◆ Brief: Output exactly, in the material below, the lines from the one with "camera: 75 degrees right, 20 degrees down" through the one with "(533, 102) = (537, 376): green banana -> none". Omit all pictures.

◆ Supplied material:
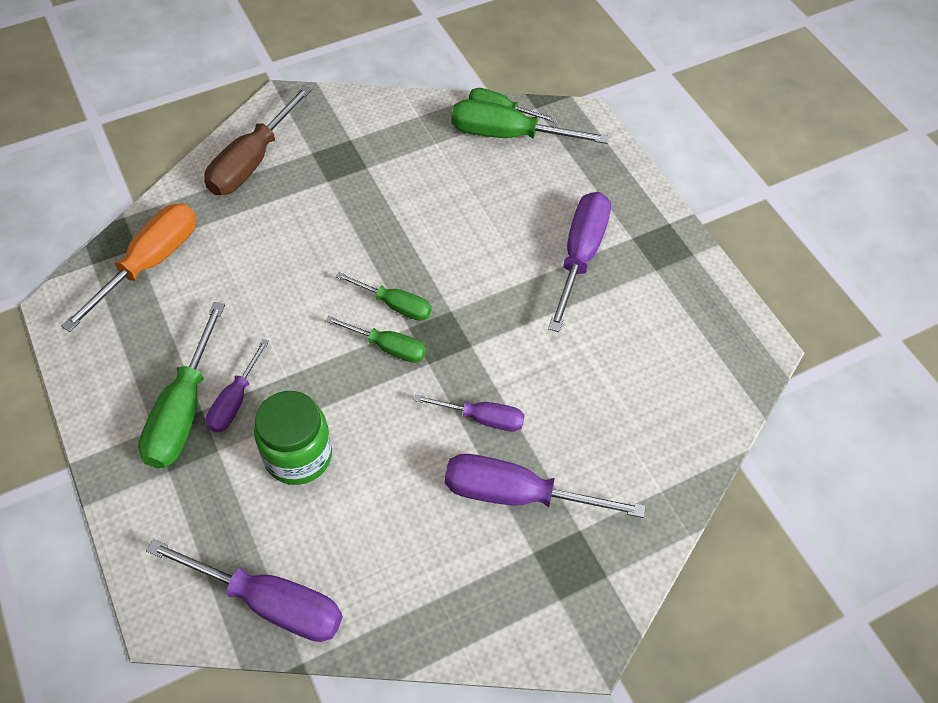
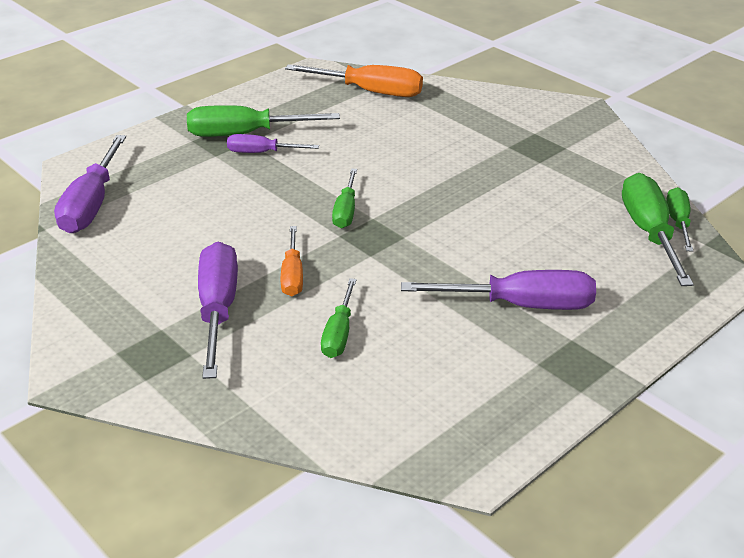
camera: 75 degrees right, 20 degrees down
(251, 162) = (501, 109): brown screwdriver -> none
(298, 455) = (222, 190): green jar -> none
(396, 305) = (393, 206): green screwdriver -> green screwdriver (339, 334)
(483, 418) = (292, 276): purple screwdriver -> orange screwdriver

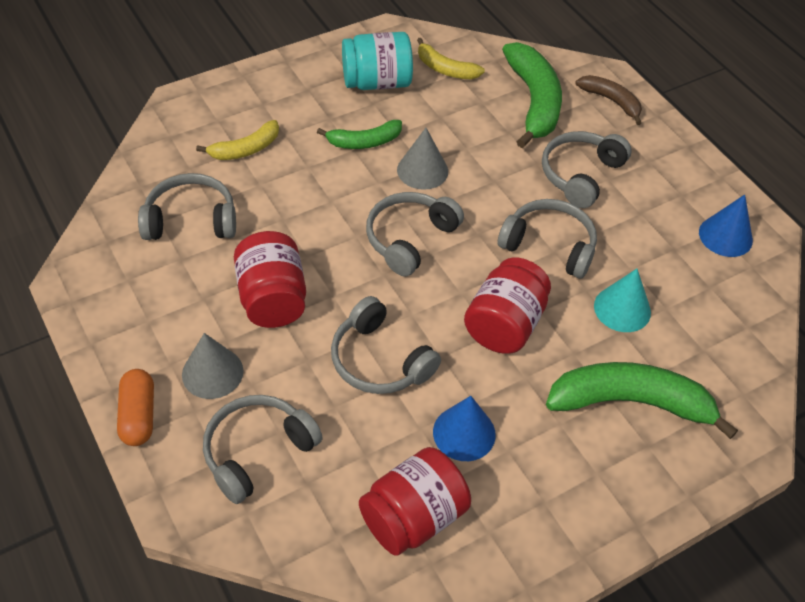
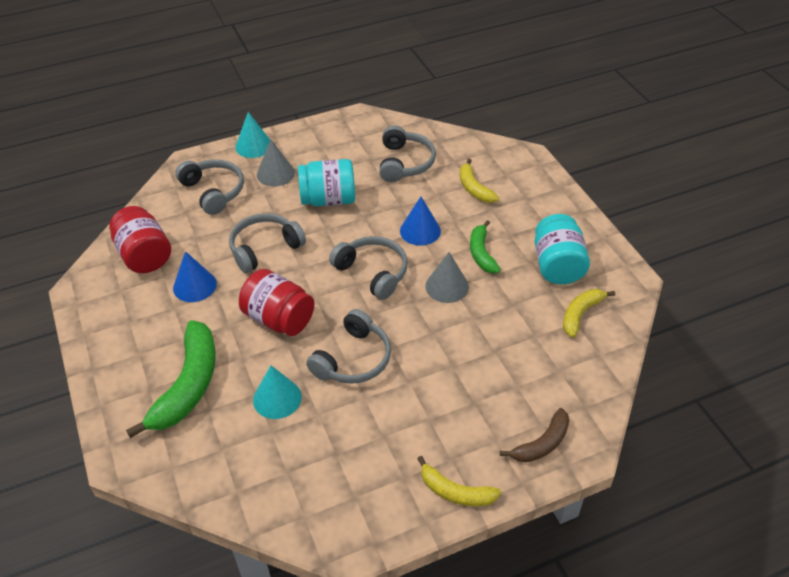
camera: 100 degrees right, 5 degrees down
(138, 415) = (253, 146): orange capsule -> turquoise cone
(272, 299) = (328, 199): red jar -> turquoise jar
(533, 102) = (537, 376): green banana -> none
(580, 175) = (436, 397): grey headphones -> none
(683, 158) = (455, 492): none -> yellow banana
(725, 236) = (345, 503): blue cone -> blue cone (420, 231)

---

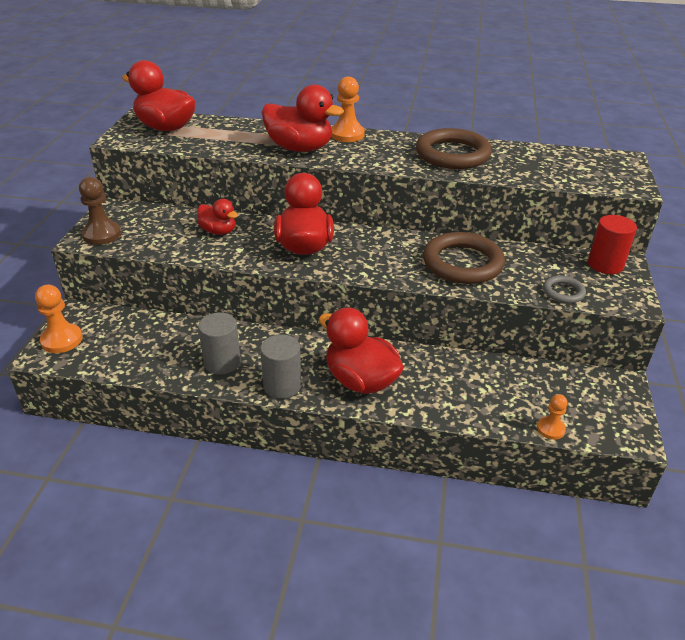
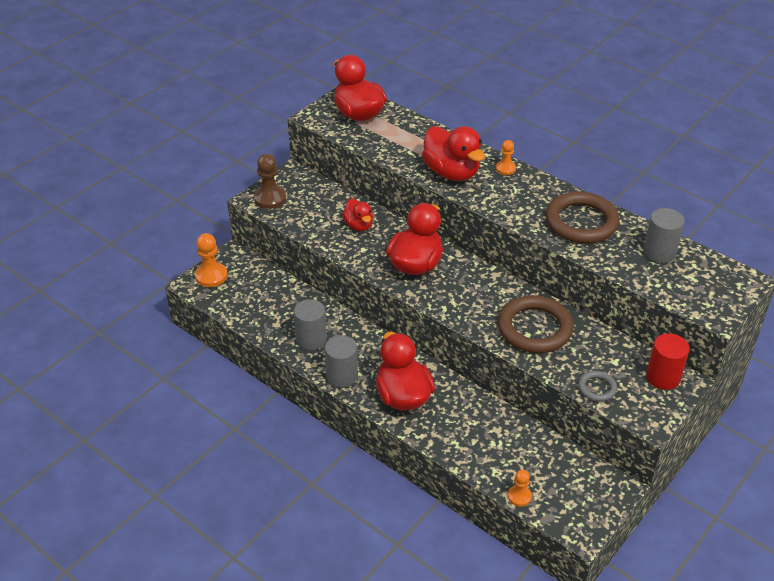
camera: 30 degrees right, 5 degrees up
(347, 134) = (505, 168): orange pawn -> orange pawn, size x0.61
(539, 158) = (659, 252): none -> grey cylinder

◆ Task response:
camera: 75 degrees right, 20 degrees down
(251, 162) = (501, 109): brown screwdriver -> none
(298, 455) = (222, 190): green jar -> none
(396, 305) = (393, 206): green screwdriver -> green screwdriver (339, 334)
(483, 418) = (292, 276): purple screwdriver -> orange screwdriver

camera: 100 degrees right, 5 degrees down
(138, 415) = (253, 146): orange capsule -> turquoise cone
(272, 299) = (328, 199): red jar -> turquoise jar
(533, 102) = (537, 376): green banana -> none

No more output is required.